### EXERCISE INSTRUCTIONS
Every record is to be printed exactly as written, and any picture in it is skipped.

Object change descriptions
□ □ □ □

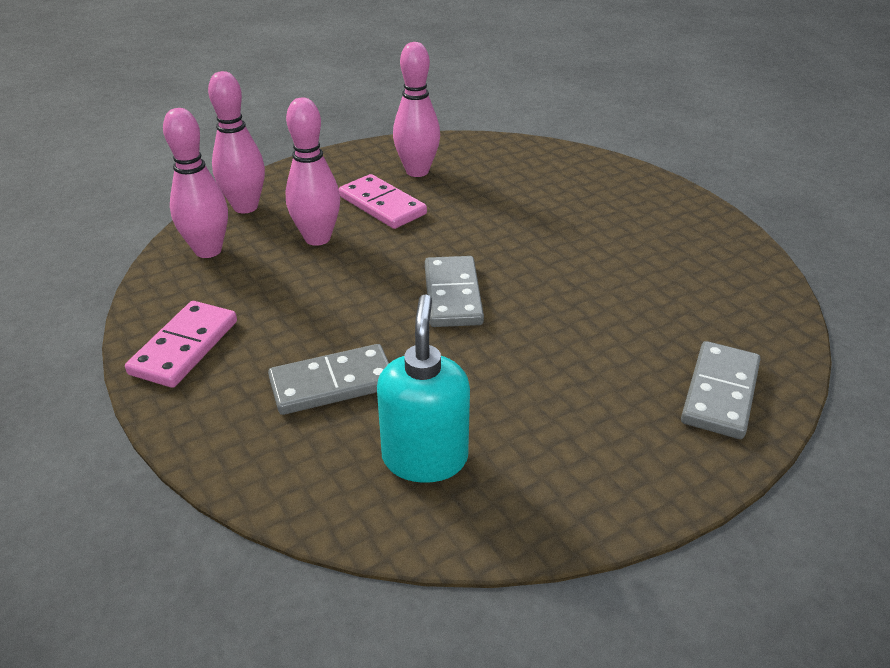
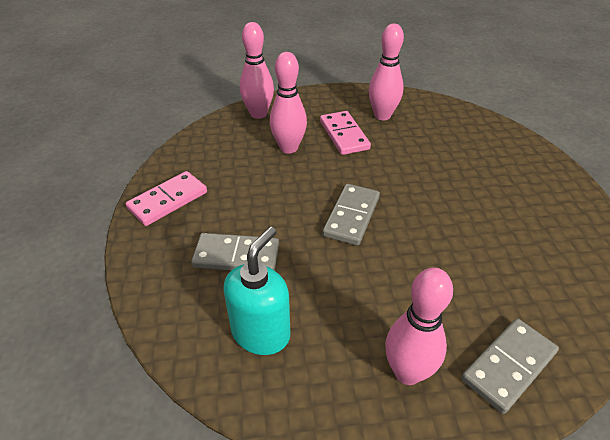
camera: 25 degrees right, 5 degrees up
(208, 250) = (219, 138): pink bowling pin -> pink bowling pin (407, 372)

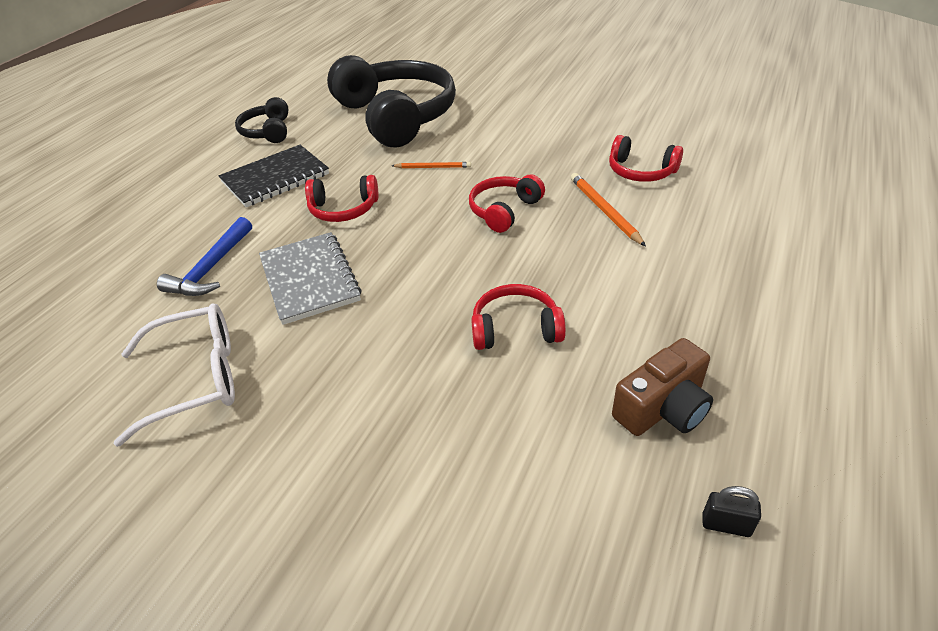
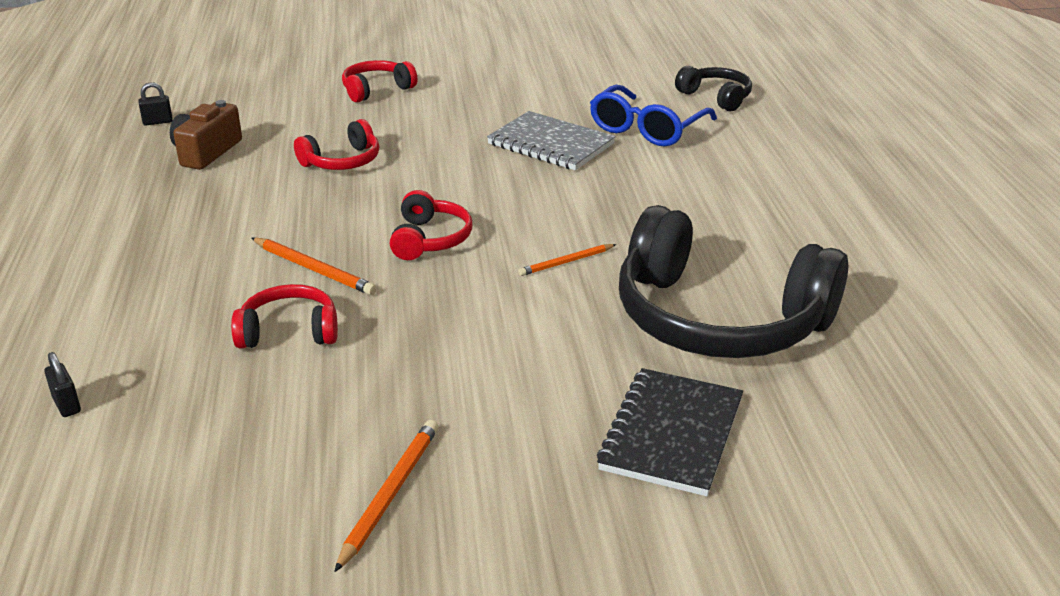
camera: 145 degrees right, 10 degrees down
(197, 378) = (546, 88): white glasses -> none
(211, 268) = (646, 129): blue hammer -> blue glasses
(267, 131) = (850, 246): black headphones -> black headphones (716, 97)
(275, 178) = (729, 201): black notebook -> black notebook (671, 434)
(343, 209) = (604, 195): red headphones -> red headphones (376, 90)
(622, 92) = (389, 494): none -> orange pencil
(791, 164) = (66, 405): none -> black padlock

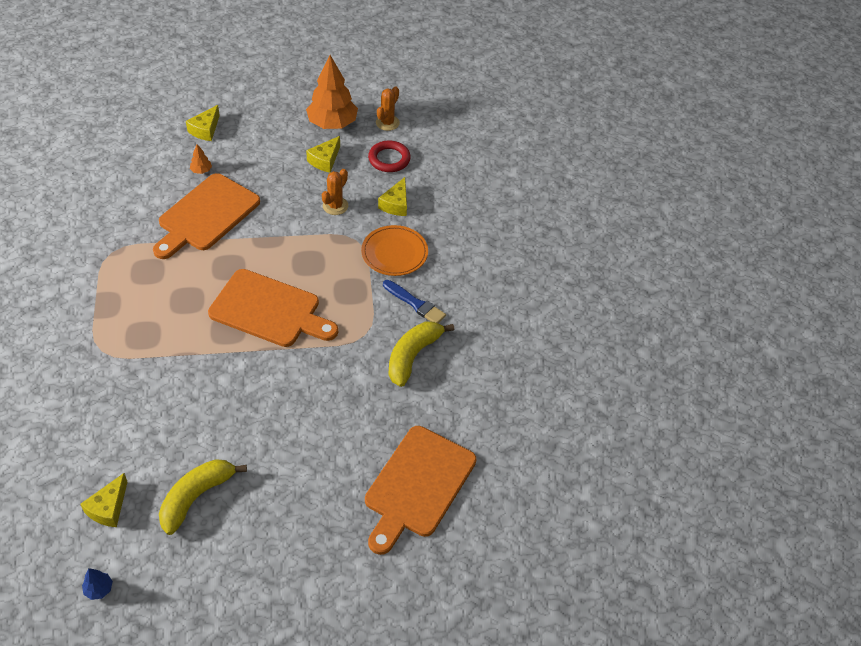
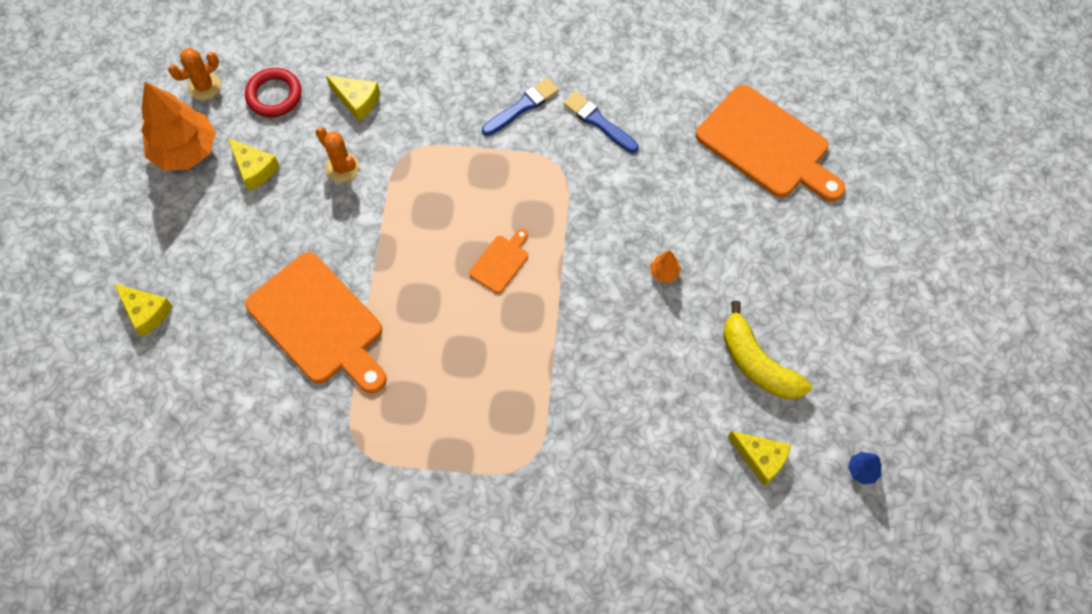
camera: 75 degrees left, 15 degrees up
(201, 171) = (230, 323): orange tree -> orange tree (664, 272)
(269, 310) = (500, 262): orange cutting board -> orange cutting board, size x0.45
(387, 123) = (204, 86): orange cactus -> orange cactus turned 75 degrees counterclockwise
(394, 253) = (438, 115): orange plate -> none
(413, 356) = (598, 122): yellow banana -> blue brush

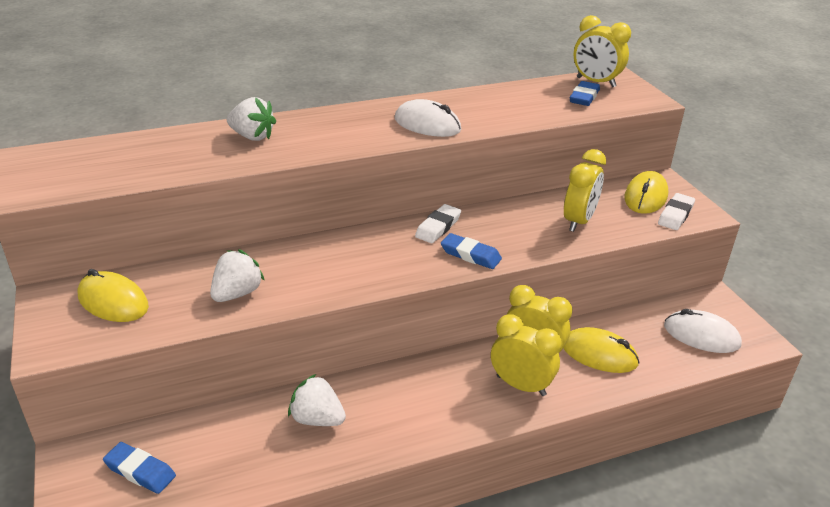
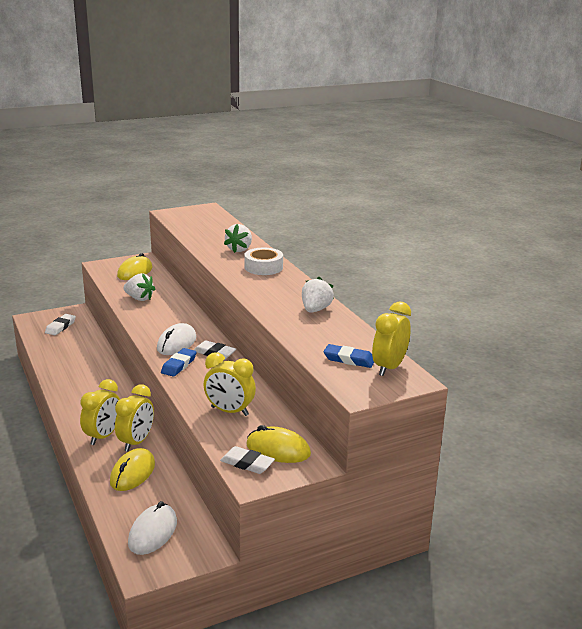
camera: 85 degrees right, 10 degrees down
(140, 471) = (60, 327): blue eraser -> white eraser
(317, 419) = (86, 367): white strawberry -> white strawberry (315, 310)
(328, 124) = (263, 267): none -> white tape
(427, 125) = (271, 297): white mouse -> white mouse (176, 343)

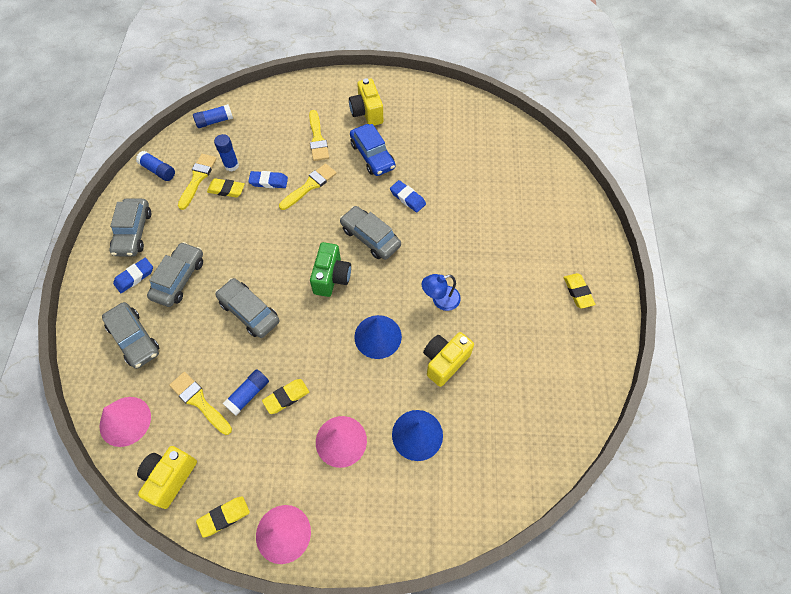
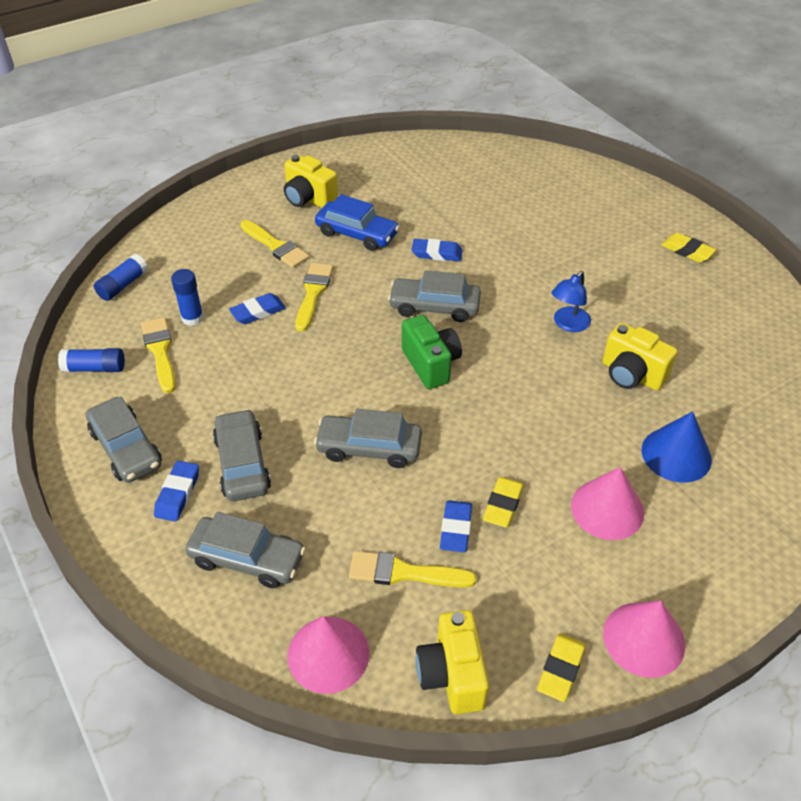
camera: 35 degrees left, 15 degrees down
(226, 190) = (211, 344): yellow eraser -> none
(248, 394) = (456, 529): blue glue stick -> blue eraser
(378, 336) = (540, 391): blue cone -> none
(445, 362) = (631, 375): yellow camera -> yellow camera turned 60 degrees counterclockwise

□ □ □ □

### OUTPUT FOR THIS EXERCISE
camera: 25 degrees right, 5 degrees up
(208, 250) = (219, 138): pink bowling pin -> pink bowling pin (407, 372)

camera: 145 degrees right, 10 degrees down
(197, 378) = (546, 88): white glasses -> none
(211, 268) = (646, 129): blue hammer -> blue glasses
(267, 131) = (850, 246): black headphones -> black headphones (716, 97)
(275, 178) = (729, 201): black notebook -> black notebook (671, 434)
(343, 209) = (604, 195): red headphones -> red headphones (376, 90)
(622, 92) = (389, 494): none -> orange pencil
(791, 164) = (66, 405): none -> black padlock

camera: 75 degrees left, 15 degrees up
(201, 171) = (230, 323): orange tree -> orange tree (664, 272)
(269, 310) = (500, 262): orange cutting board -> orange cutting board, size x0.45
(387, 123) = (204, 86): orange cactus -> orange cactus turned 75 degrees counterclockwise
(394, 253) = (438, 115): orange plate -> none
(413, 356) = (598, 122): yellow banana -> blue brush

camera: 85 degrees right, 10 degrees down
(140, 471) = (60, 327): blue eraser -> white eraser
(317, 419) = (86, 367): white strawberry -> white strawberry (315, 310)
(328, 124) = (263, 267): none -> white tape
(427, 125) = (271, 297): white mouse -> white mouse (176, 343)

camera: 35 degrees left, 15 degrees down
(226, 190) = (211, 344): yellow eraser -> none
(248, 394) = (456, 529): blue glue stick -> blue eraser
(378, 336) = (540, 391): blue cone -> none
(445, 362) = (631, 375): yellow camera -> yellow camera turned 60 degrees counterclockwise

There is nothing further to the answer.